=== TASK TO CARRY OUT ===
A letter-for-letter copy of the listing is required, with no pictures in it.

=== RECORDED INFORMATION ===
=== Section Start ===

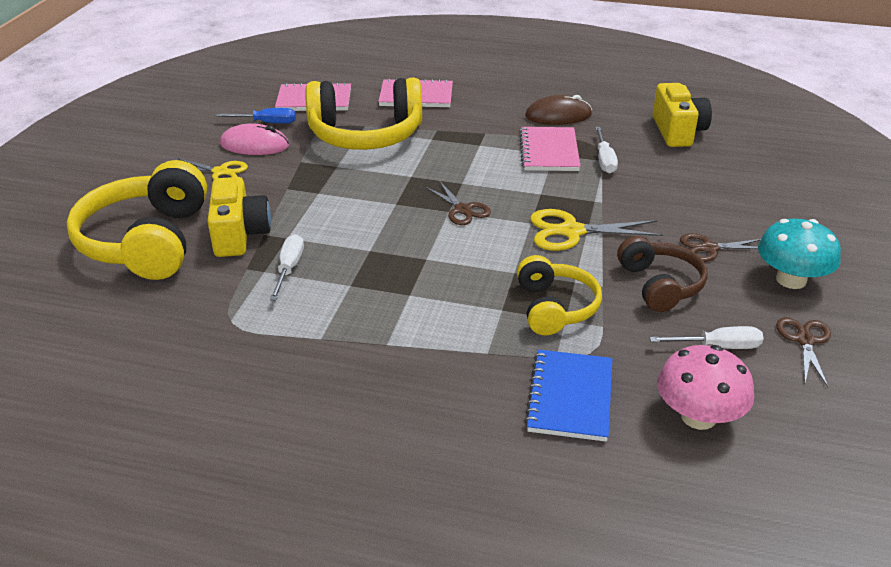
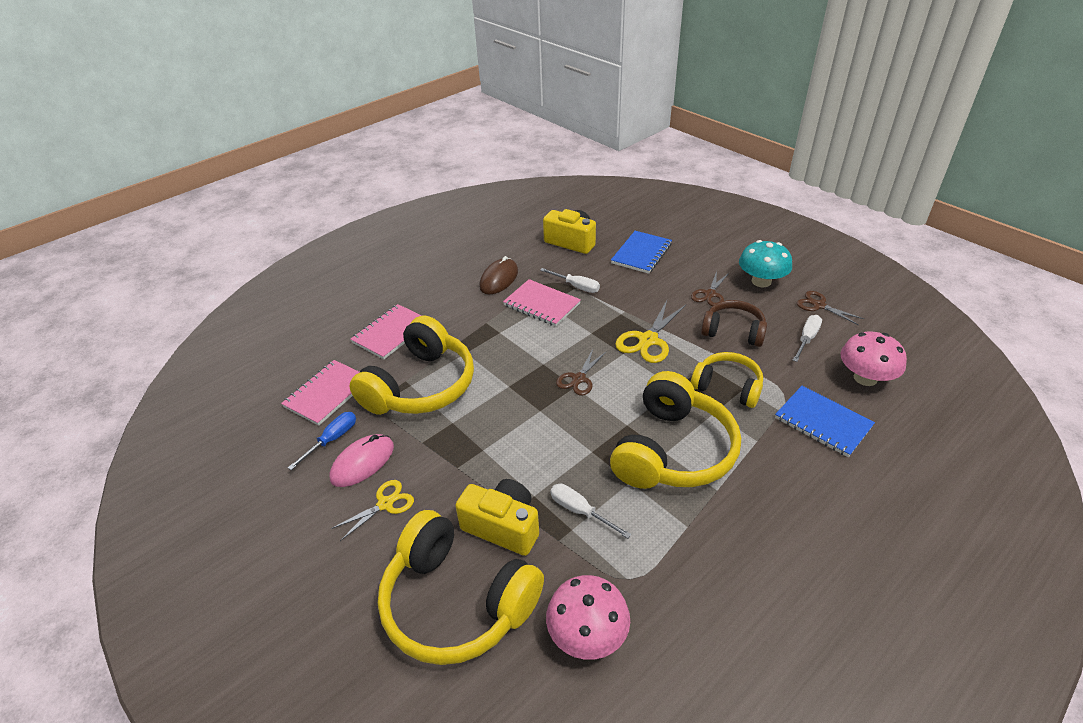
camera: 55 degrees left, 5 degrees up
(156, 318) = (587, 634): none -> pink mushroom
(416, 299) = (673, 451): none -> yellow headphones
(462, 210) = (579, 379): brown scissors -> brown scissors turned 120 degrees clockwise
(721, 179) = (641, 254): none -> blue notebook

=== Section End ===

=== SOLUTION TO THE EXERCISE ===
camera: 55 degrees left, 5 degrees up
(156, 318) = (587, 634): none -> pink mushroom
(416, 299) = (673, 451): none -> yellow headphones
(462, 210) = (579, 379): brown scissors -> brown scissors turned 120 degrees clockwise
(721, 179) = (641, 254): none -> blue notebook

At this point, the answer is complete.